» Problem: Give back each record precisely, pictures excluded.

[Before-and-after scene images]
· · · · ·
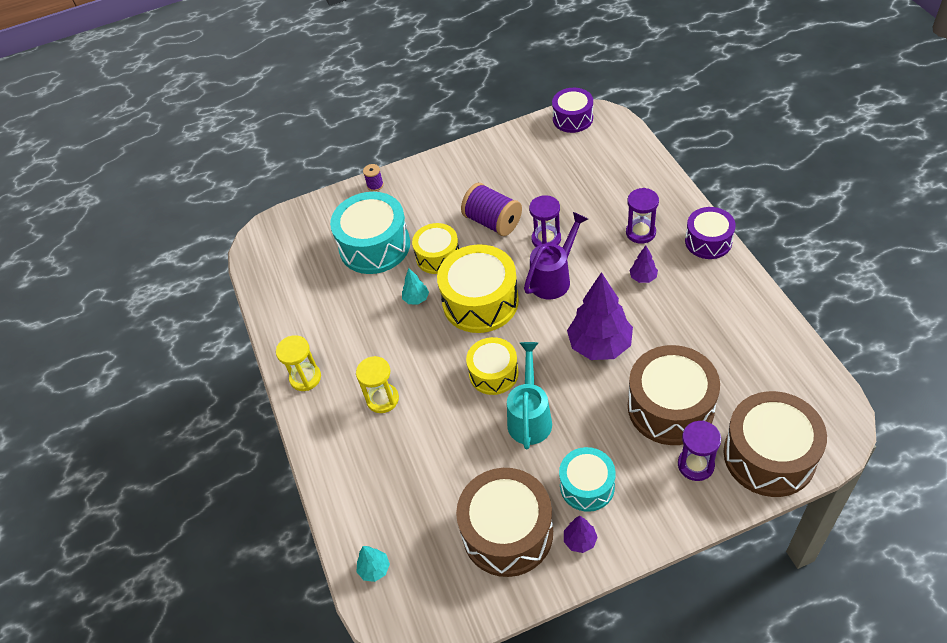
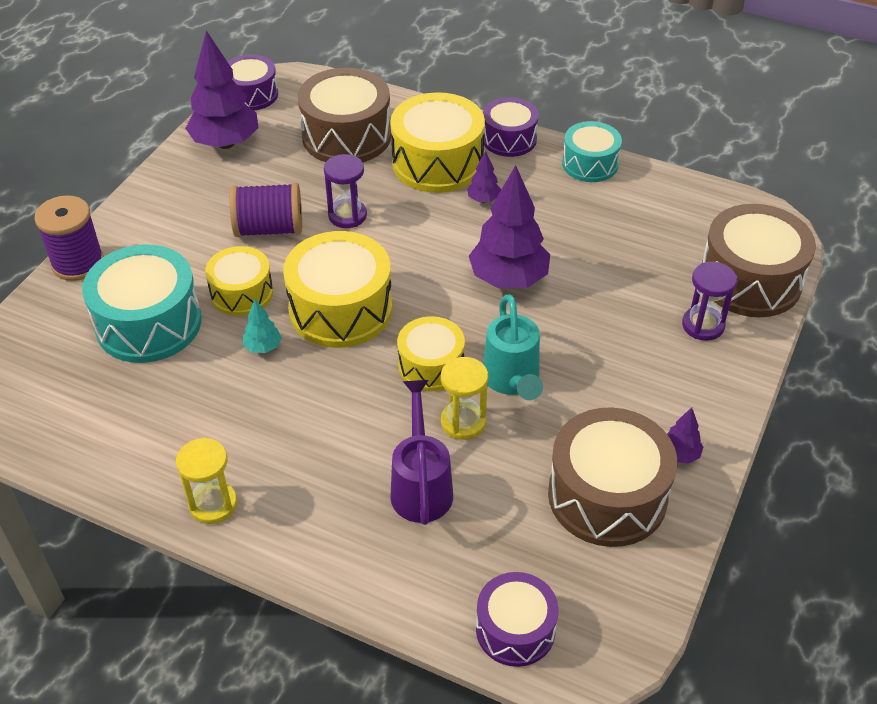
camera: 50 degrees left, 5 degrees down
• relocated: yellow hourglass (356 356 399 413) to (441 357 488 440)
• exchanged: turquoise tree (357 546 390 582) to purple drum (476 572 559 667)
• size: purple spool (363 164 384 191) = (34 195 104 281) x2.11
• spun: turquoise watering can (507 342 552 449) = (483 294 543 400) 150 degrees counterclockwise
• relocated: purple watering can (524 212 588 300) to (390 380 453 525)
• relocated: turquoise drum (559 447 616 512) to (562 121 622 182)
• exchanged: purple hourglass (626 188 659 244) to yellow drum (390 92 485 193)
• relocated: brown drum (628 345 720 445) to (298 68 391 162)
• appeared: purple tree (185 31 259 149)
· · · · ·
» Worked solution:
camera: 50 degrees left, 5 degrees down
• relocated: yellow hourglass (356 356 399 413) to (441 357 488 440)
• exchanged: turquoise tree (357 546 390 582) to purple drum (476 572 559 667)
• size: purple spool (363 164 384 191) = (34 195 104 281) x2.11
• spun: turquoise watering can (507 342 552 449) = (483 294 543 400) 150 degrees counterclockwise
• relocated: purple watering can (524 212 588 300) to (390 380 453 525)
• relocated: turquoise drum (559 447 616 512) to (562 121 622 182)
• exchanged: purple hourglass (626 188 659 244) to yellow drum (390 92 485 193)
• relocated: brown drum (628 345 720 445) to (298 68 391 162)
• appeared: purple tree (185 31 259 149)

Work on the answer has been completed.